Required action → Among the entries below, one line contains "relocated | dark" and another contains "missing | grey". Transcribe those two lines and every line between them, exactly.

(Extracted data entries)
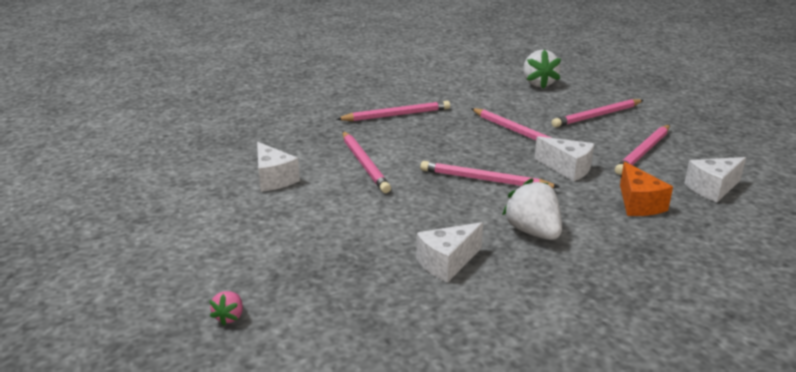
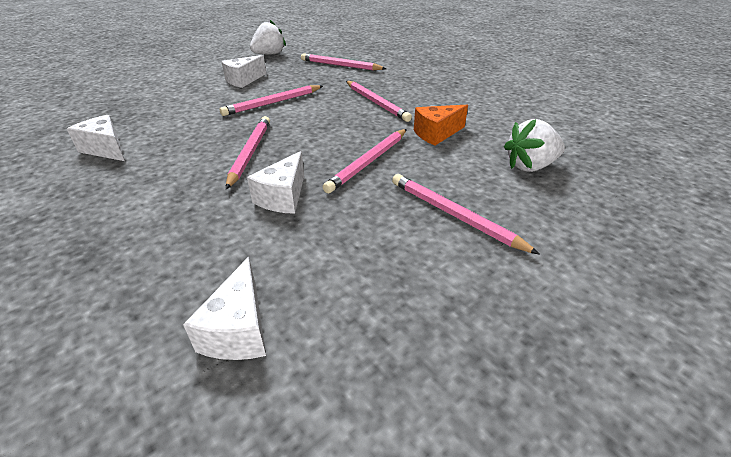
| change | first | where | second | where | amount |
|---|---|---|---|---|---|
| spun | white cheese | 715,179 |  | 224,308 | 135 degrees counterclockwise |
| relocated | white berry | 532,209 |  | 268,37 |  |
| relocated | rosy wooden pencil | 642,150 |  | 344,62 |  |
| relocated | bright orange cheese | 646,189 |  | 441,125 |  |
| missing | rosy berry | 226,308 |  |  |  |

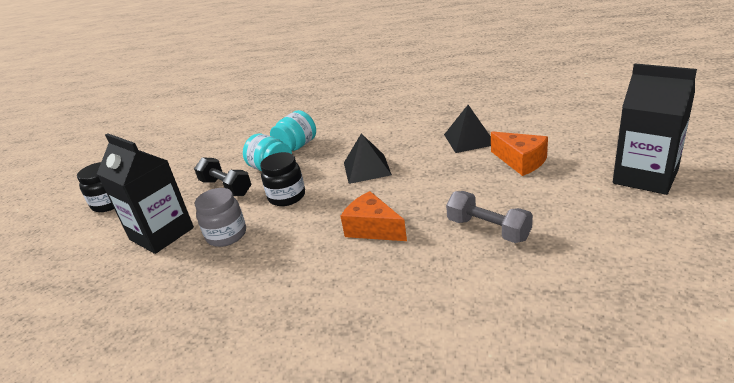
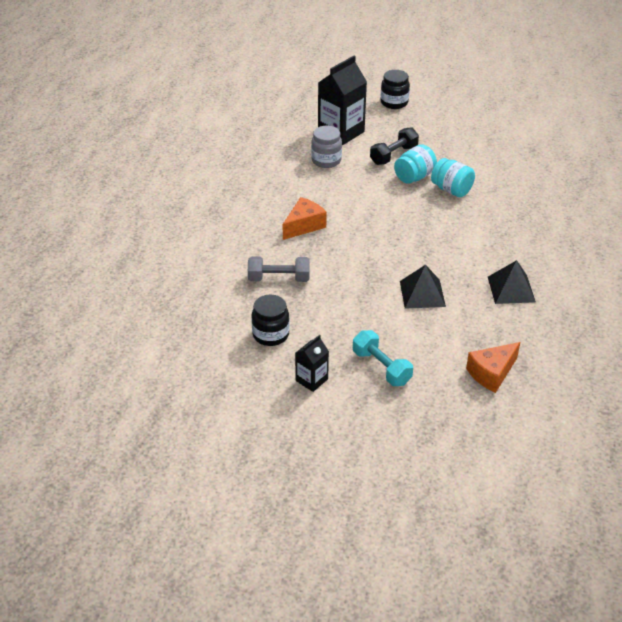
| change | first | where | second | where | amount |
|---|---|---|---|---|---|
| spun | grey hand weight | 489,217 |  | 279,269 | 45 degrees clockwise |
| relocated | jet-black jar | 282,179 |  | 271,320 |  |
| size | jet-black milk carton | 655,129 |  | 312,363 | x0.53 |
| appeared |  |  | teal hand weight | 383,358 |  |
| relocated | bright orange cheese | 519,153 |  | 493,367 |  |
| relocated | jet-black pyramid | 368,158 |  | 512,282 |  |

==

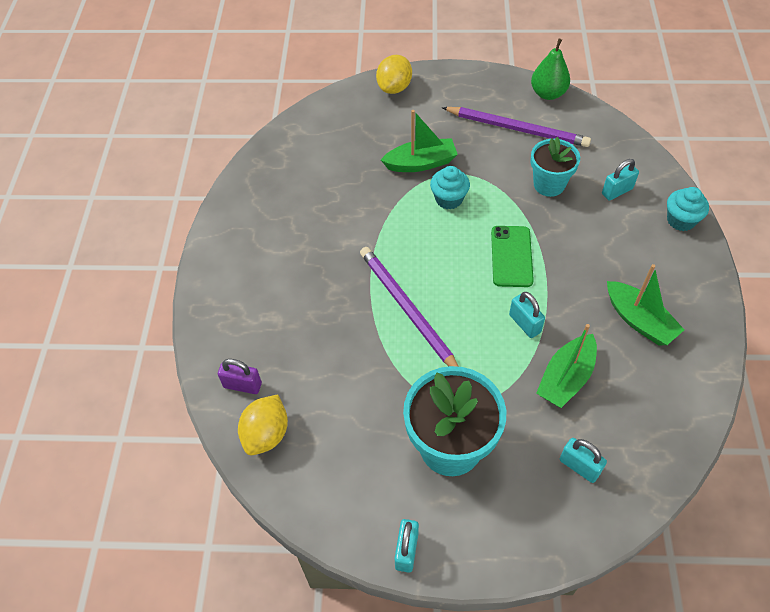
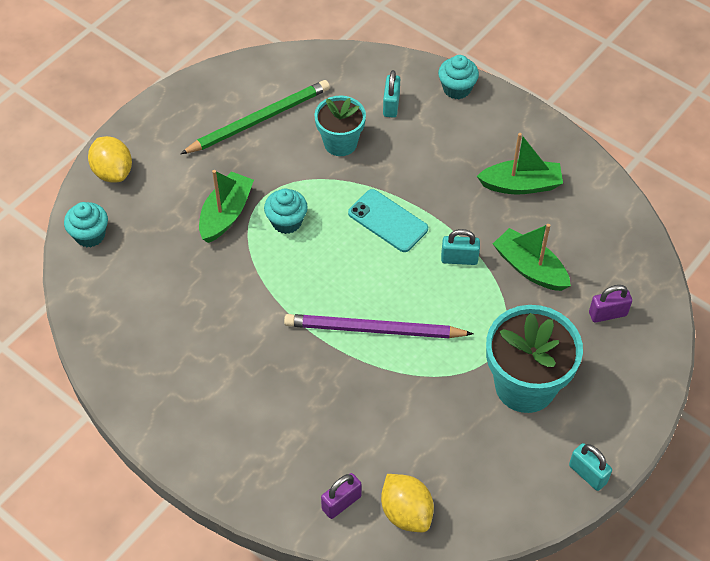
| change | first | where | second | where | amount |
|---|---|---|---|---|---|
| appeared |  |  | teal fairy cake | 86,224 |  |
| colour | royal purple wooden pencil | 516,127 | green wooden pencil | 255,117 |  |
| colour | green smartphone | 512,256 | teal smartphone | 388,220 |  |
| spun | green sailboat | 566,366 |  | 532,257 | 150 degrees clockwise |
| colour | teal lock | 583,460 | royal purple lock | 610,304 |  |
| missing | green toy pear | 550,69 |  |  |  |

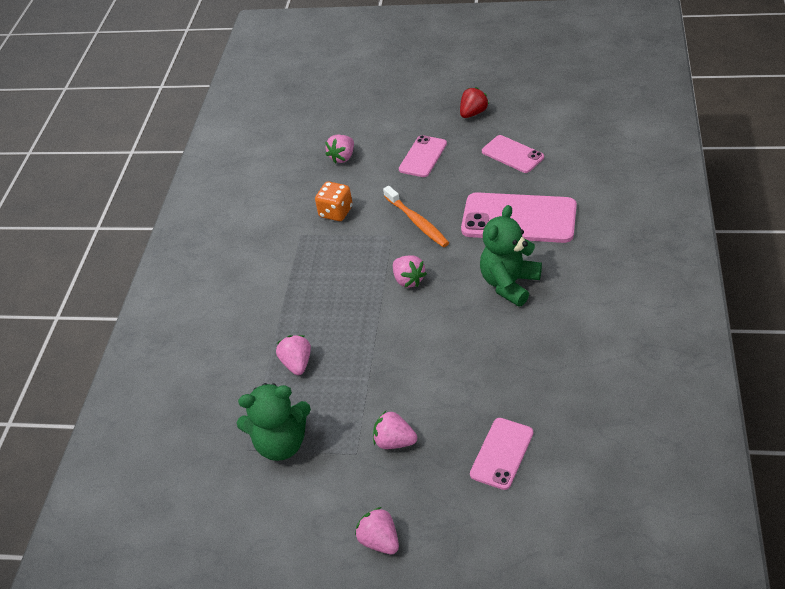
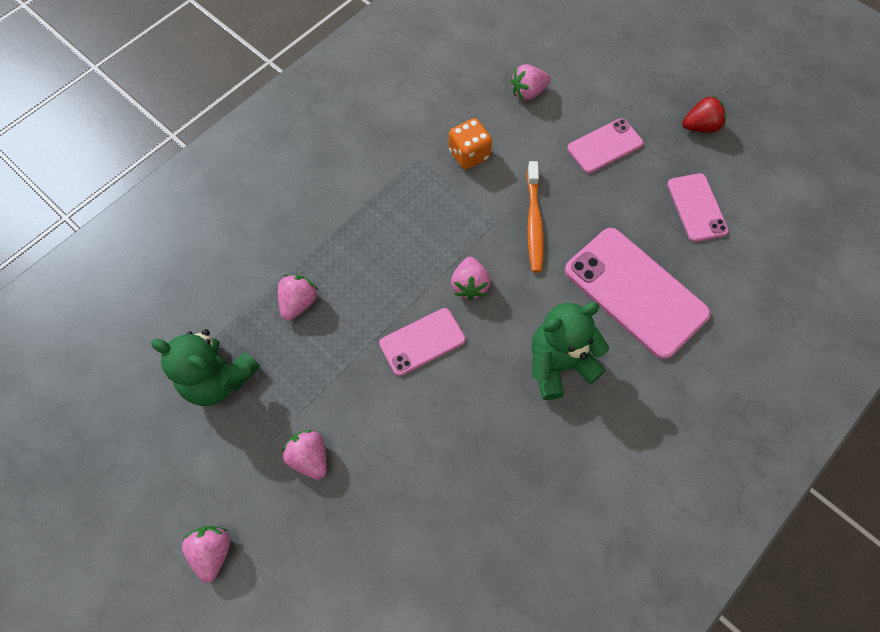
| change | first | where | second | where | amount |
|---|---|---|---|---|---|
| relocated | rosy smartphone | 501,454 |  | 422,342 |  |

---

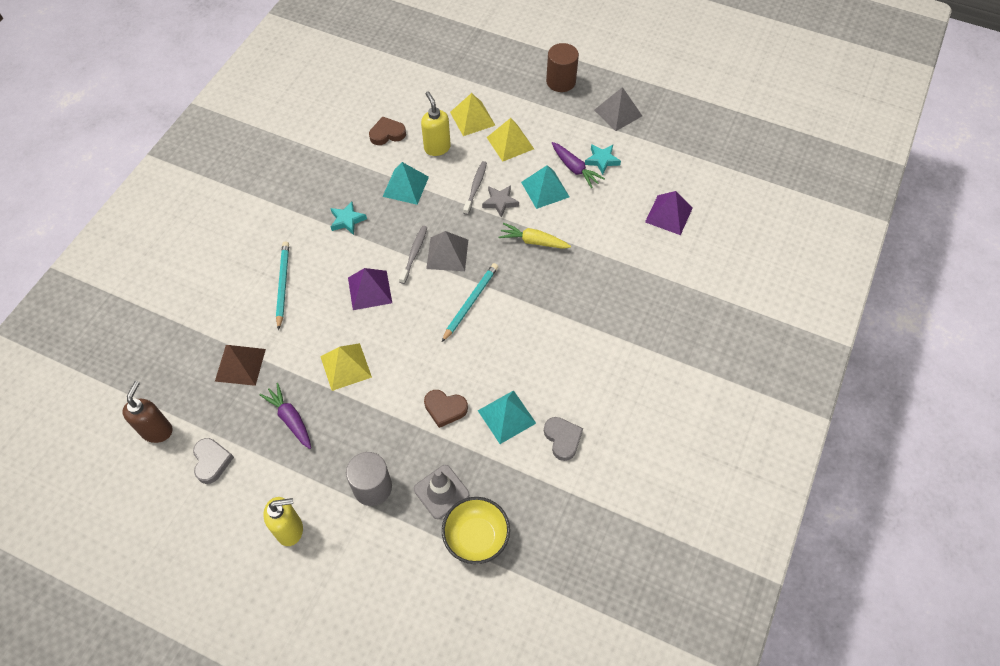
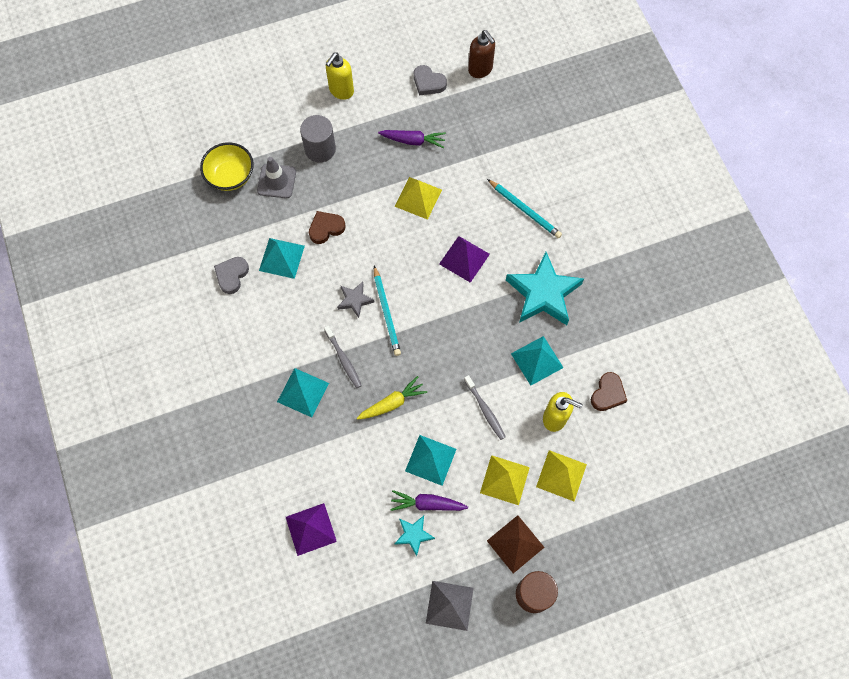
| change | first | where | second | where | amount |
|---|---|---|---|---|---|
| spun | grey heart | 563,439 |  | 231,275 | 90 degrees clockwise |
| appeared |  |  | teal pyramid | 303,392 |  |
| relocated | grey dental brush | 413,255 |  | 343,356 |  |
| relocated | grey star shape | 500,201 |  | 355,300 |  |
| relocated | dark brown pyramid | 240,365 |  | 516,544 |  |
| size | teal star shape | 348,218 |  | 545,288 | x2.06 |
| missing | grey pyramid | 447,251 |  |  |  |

Response below →
| relocated | dark brown pyramid | 240,365 |  | 516,544 |  |
| size | teal star shape | 348,218 |  | 545,288 | x2.06 |
| missing | grey pyramid | 447,251 |  |  |  |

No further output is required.